"""

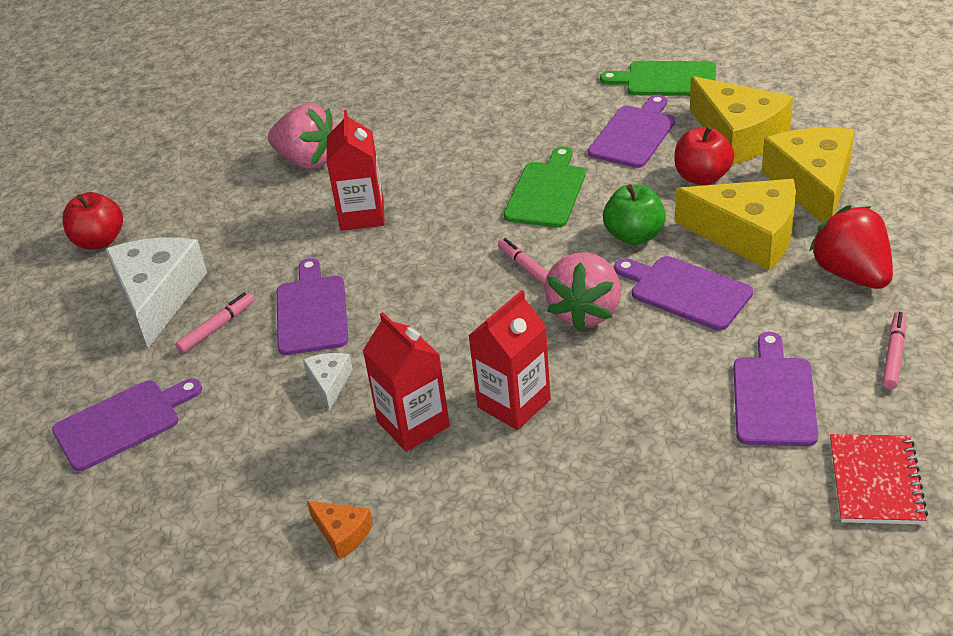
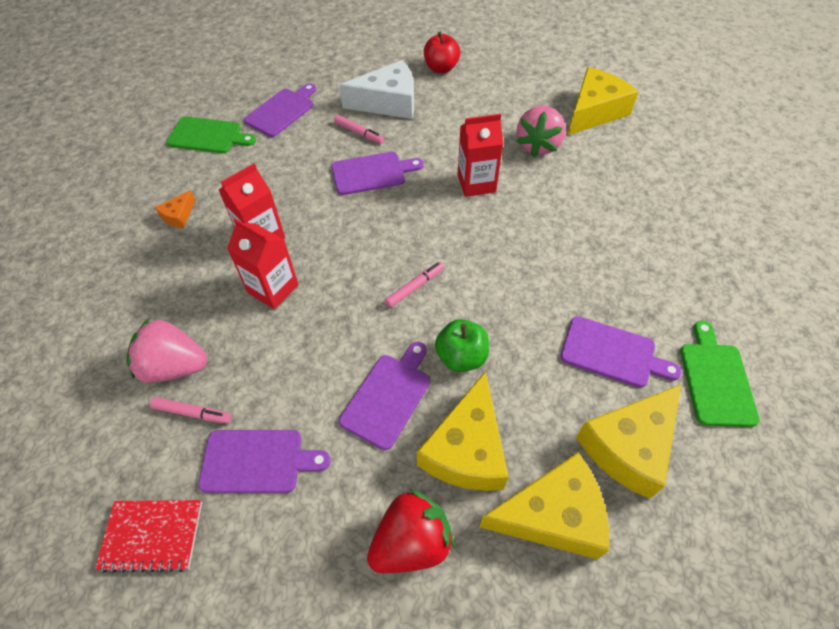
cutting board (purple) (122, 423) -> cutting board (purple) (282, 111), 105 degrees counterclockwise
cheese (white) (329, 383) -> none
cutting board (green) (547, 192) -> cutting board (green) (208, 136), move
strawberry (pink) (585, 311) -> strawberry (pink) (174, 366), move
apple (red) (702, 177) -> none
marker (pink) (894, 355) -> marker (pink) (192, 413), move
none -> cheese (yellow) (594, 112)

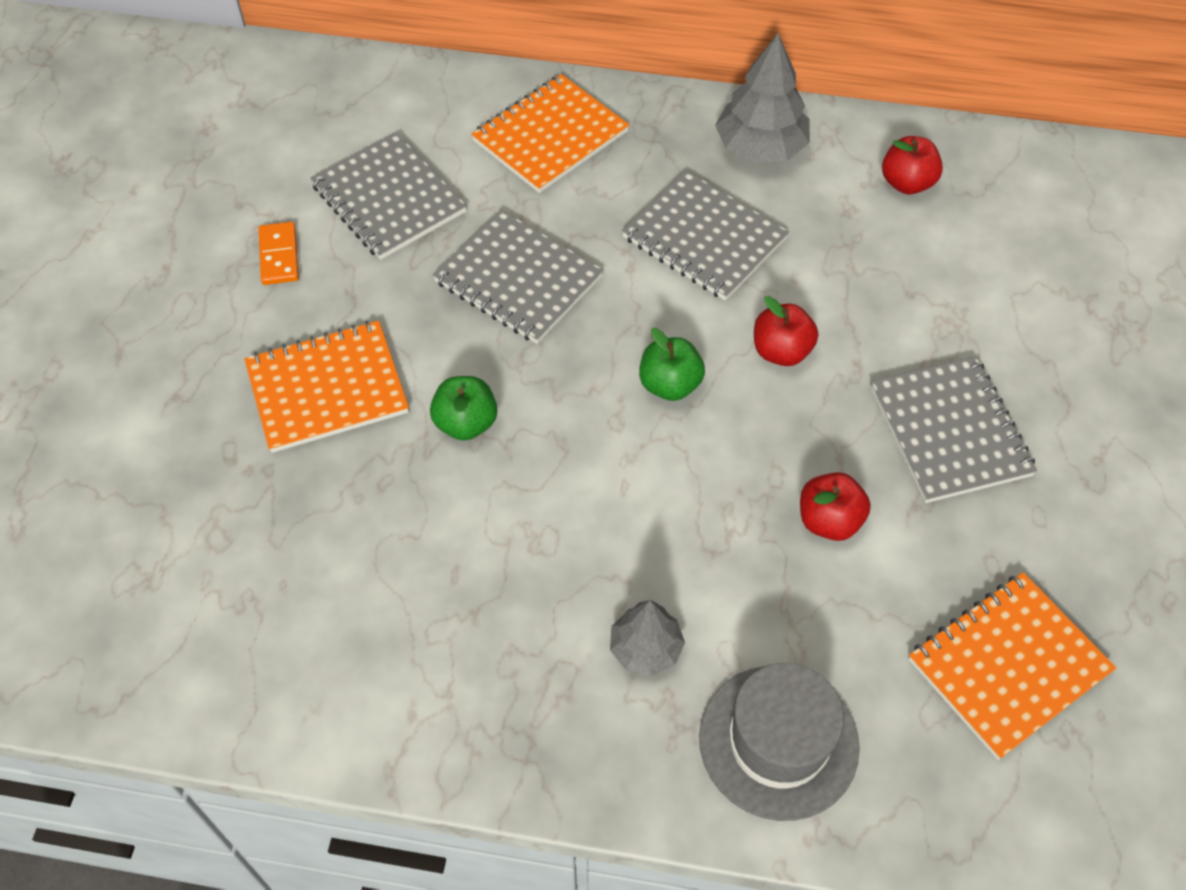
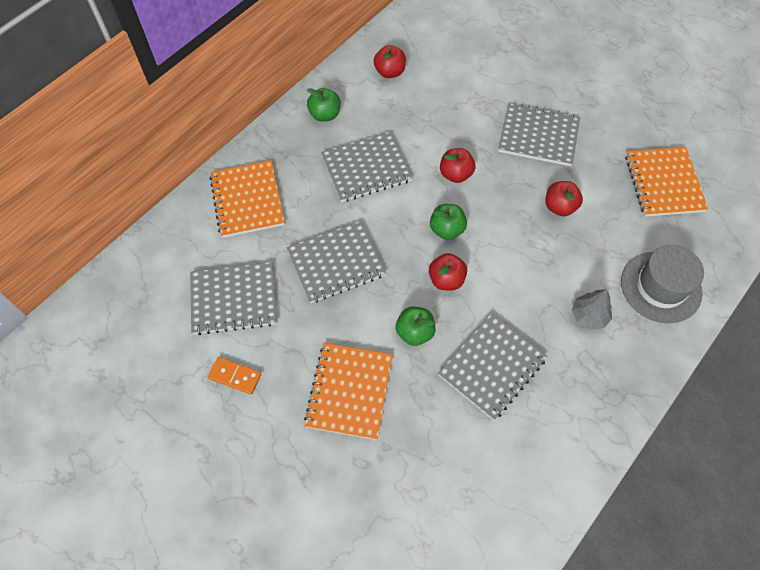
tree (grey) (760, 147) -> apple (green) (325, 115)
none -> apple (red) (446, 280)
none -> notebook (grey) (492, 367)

"""
"""

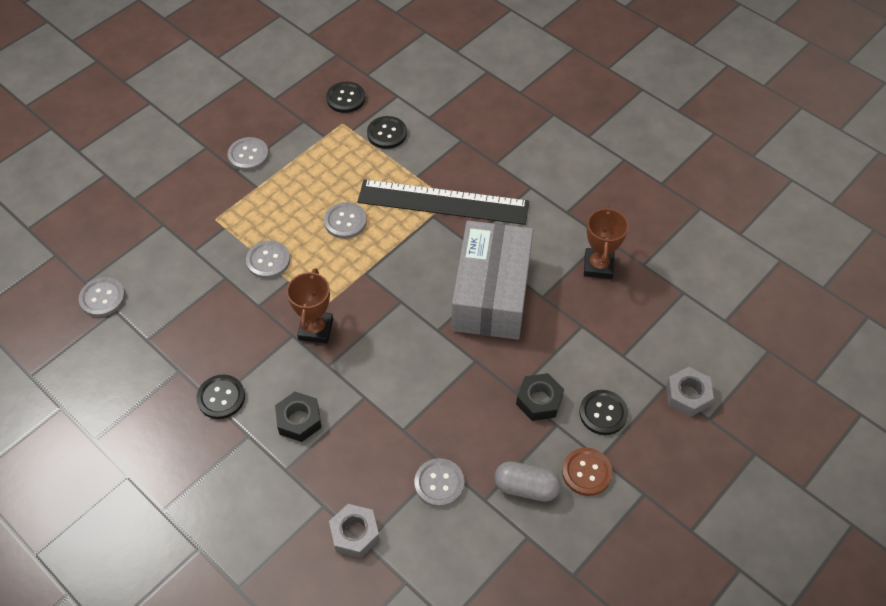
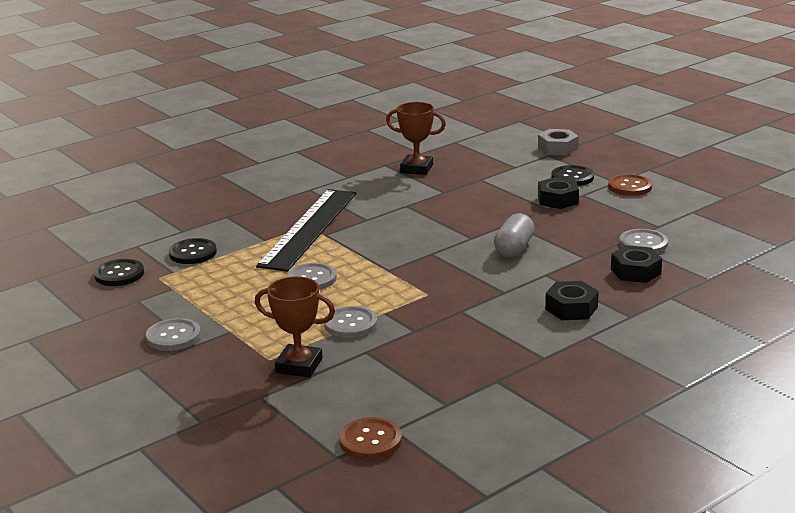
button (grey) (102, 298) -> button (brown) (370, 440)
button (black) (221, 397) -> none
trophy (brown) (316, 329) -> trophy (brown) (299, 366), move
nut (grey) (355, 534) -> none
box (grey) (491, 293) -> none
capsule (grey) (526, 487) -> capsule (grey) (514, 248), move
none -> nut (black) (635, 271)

"""
"""

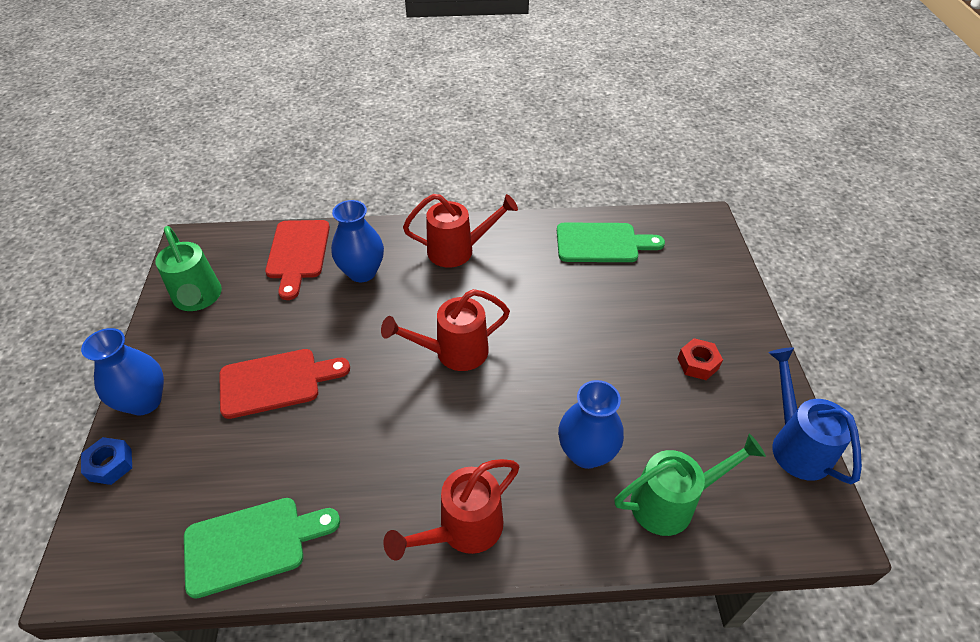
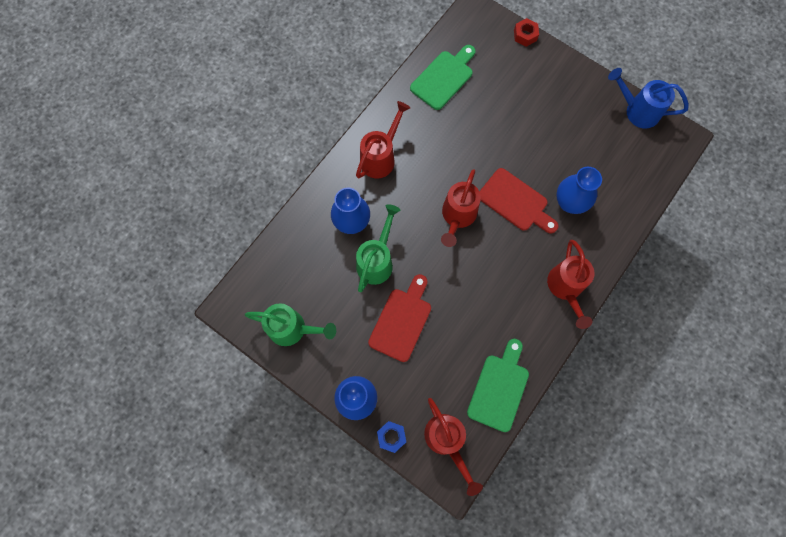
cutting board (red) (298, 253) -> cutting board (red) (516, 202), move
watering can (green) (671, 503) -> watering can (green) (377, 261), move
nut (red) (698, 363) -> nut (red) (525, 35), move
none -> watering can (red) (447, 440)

"""

### [The problem]
When the word "pink" shows up in a line of the entries, report that line.

### [Task response]
strawberry (pink) (585, 311) -> strawberry (pink) (174, 366), move
marker (pink) (894, 355) -> marker (pink) (192, 413), move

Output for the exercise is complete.